## WORK INSTRUCTION
Find the line containing "none -> green brick A6:B6 level 1" in the records below. Copy exactly that line and each one after it, ending at the line containing "none -> tan brick E6:G6 level 2", and nothing more.
• • • •
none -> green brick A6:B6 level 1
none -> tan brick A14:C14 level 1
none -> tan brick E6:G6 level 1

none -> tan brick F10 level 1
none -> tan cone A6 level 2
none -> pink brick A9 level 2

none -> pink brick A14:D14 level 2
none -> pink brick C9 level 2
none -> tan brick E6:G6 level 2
• • • •
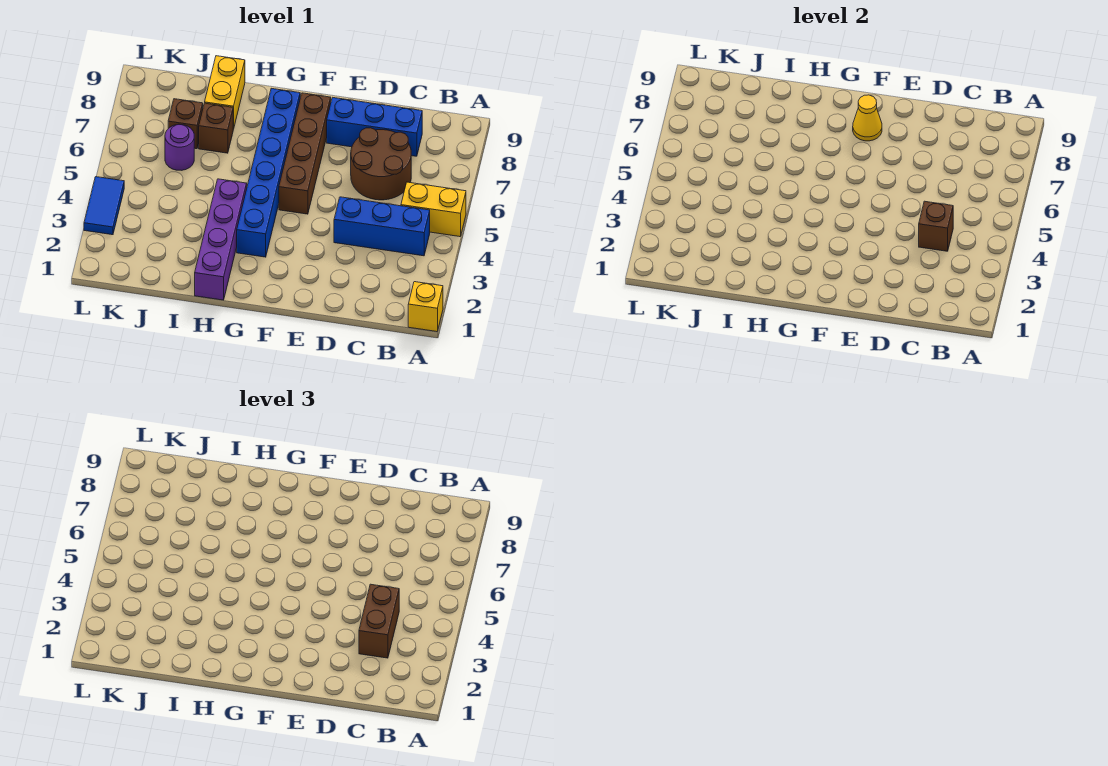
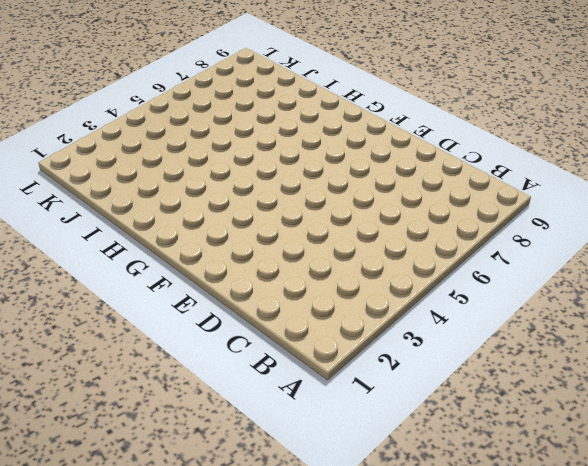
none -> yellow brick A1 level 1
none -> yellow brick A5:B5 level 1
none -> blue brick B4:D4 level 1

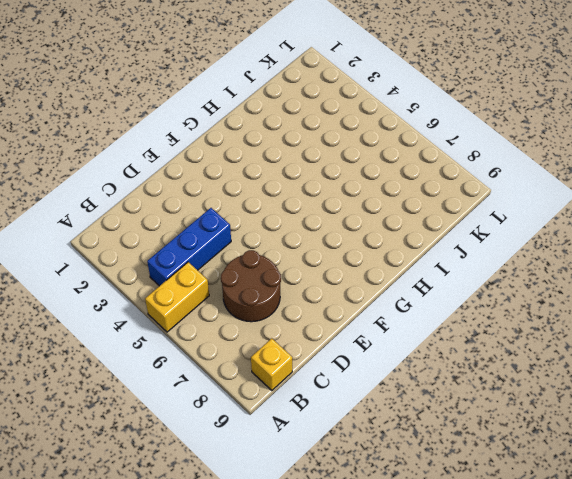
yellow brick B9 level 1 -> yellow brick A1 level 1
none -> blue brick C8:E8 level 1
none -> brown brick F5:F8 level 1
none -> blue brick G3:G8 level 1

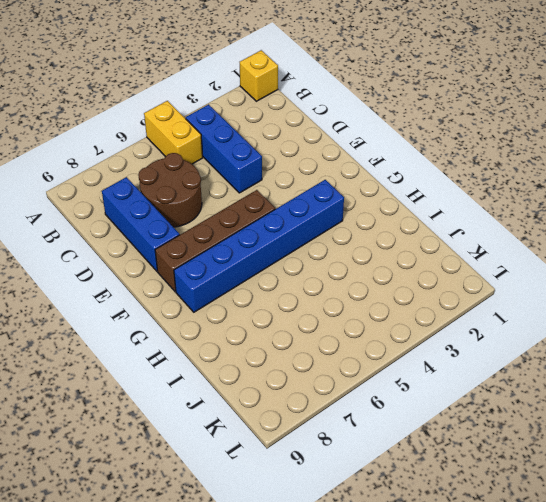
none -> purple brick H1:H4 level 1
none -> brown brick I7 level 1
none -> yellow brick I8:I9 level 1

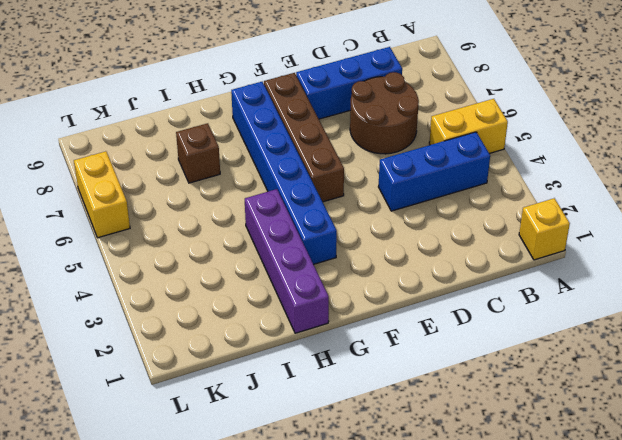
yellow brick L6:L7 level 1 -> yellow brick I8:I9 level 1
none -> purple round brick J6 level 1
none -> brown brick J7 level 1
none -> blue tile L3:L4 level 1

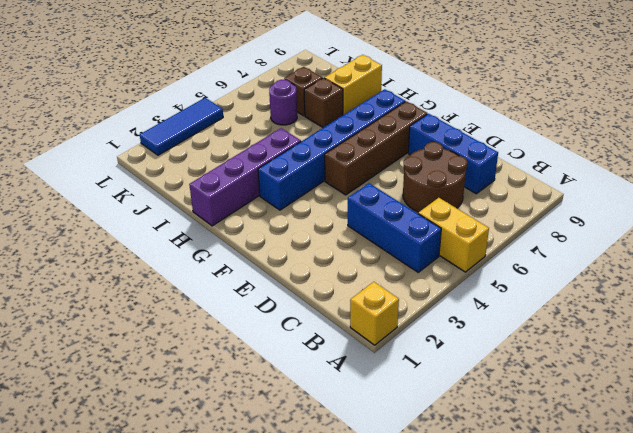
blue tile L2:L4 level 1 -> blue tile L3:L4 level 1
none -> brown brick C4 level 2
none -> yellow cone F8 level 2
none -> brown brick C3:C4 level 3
• • • •
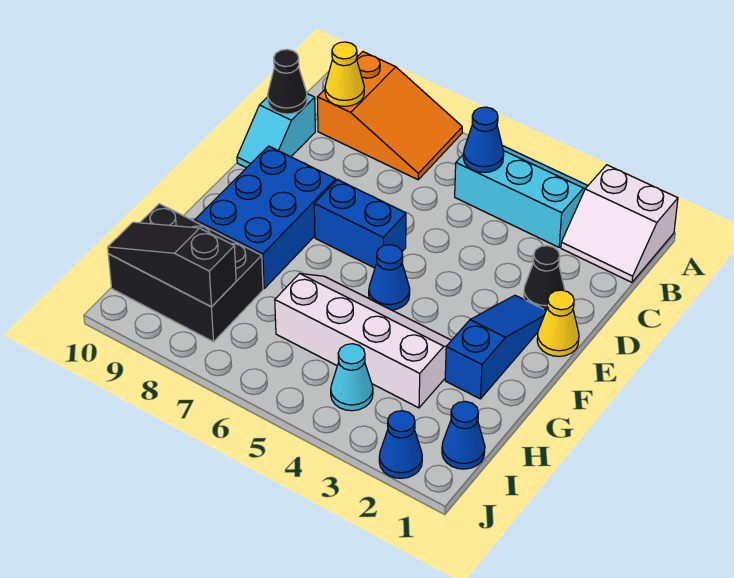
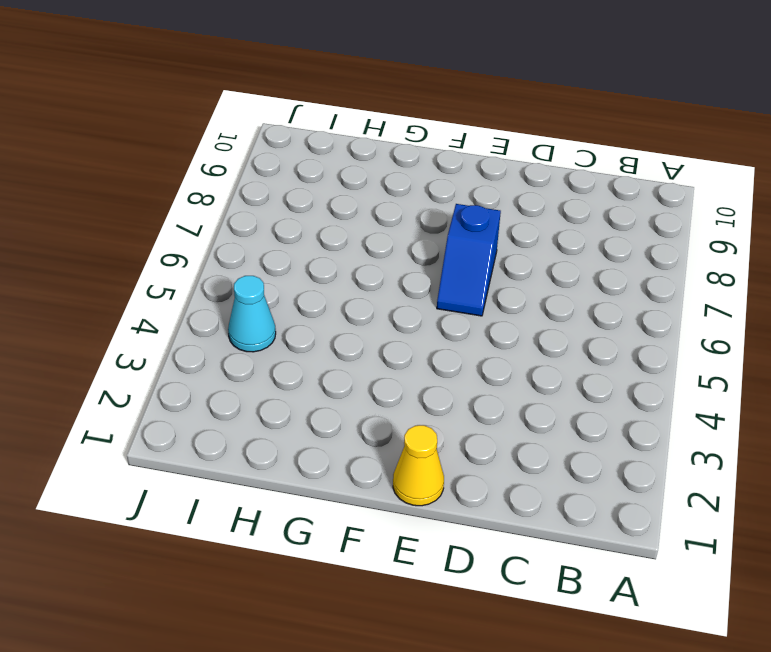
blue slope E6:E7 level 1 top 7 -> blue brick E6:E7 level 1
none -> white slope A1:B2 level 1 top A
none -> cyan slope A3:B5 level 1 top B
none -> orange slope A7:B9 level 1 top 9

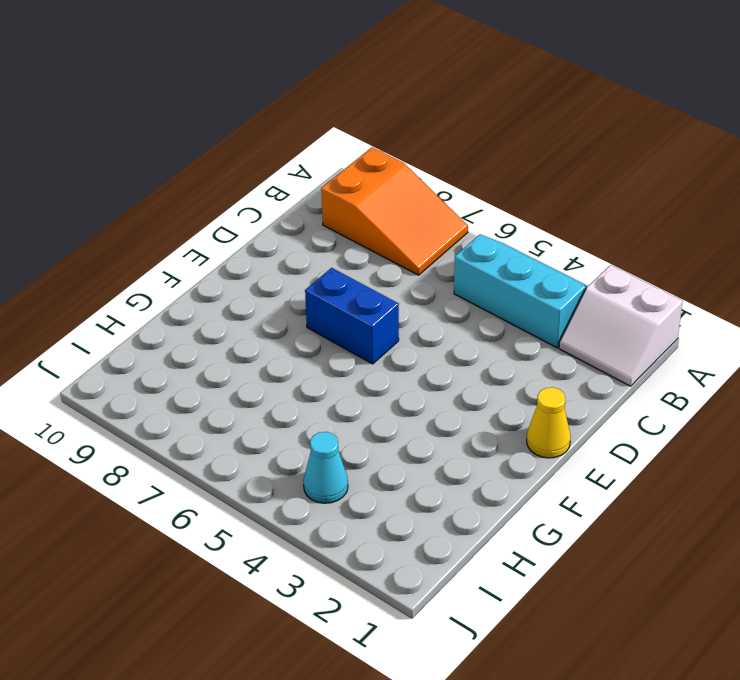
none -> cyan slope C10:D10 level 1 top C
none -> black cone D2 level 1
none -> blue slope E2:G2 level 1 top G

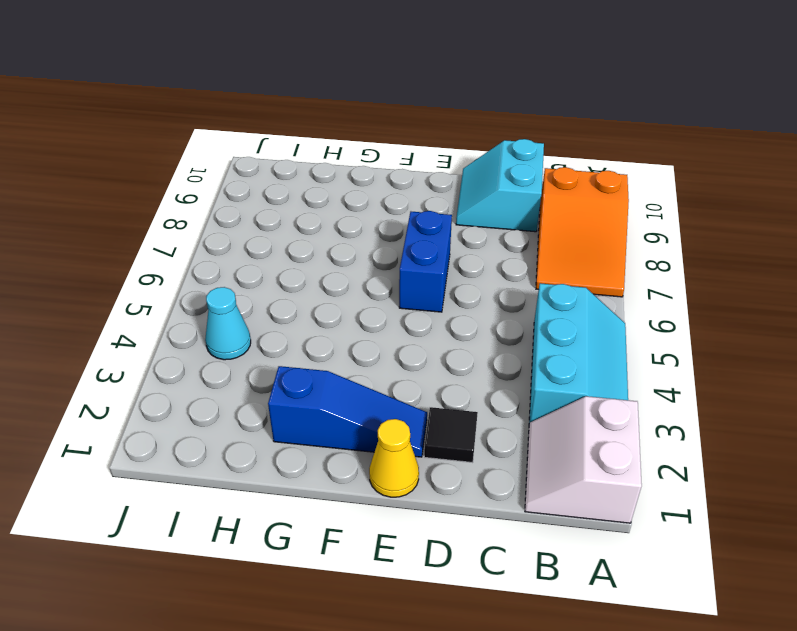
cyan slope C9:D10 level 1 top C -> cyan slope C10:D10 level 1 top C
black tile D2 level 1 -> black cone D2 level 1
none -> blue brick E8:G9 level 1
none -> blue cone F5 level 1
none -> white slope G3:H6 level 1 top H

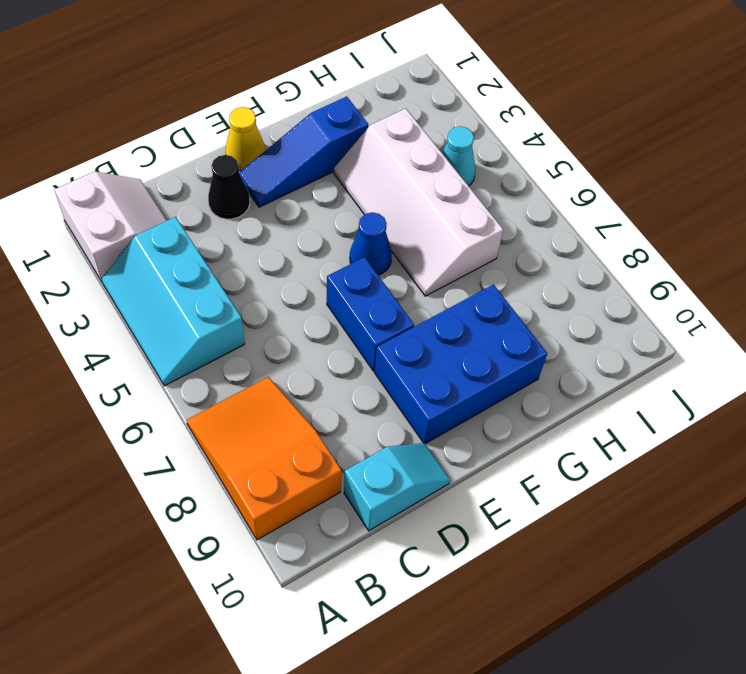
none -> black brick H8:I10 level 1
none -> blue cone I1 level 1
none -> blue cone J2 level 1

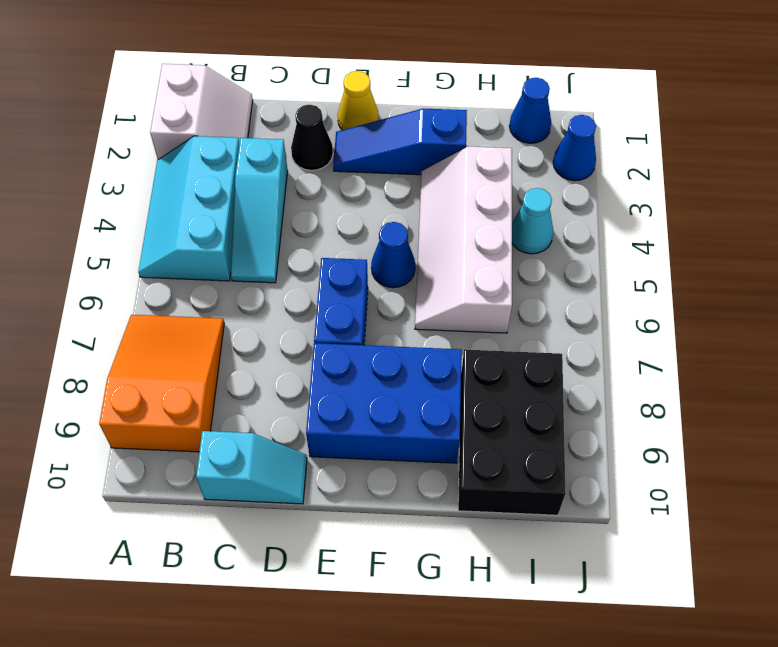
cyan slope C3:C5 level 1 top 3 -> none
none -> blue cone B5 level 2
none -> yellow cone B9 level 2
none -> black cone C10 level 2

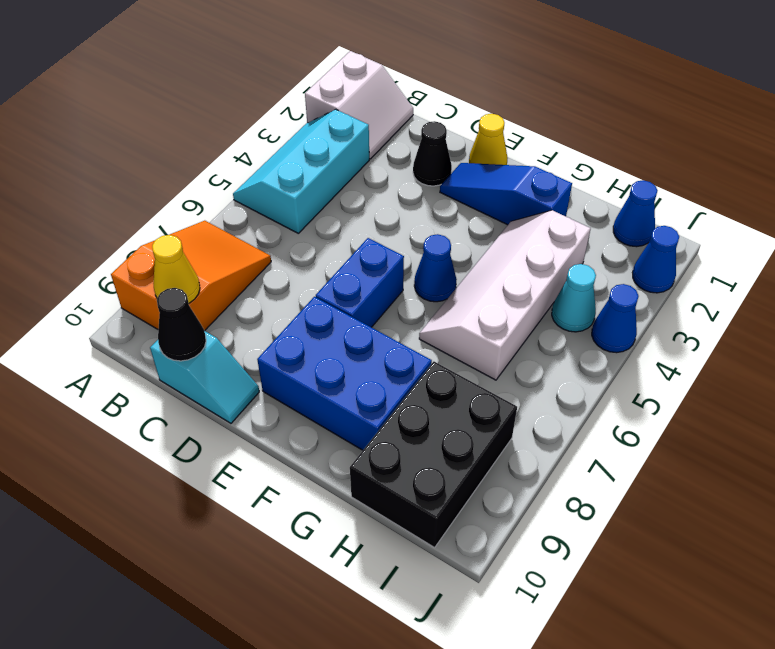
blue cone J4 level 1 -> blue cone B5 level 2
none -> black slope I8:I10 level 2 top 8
• • • •
## WRITTEN SOLUTION
none -> green brick A6:B6 level 1
none -> tan brick A14:C14 level 1
none -> tan brick E6:G6 level 1

none -> tan brick F10 level 1
none -> tan cone A6 level 2
none -> pink brick A9 level 2

none -> pink brick A14:D14 level 2
none -> pink brick C9 level 2
none -> tan brick E6:G6 level 2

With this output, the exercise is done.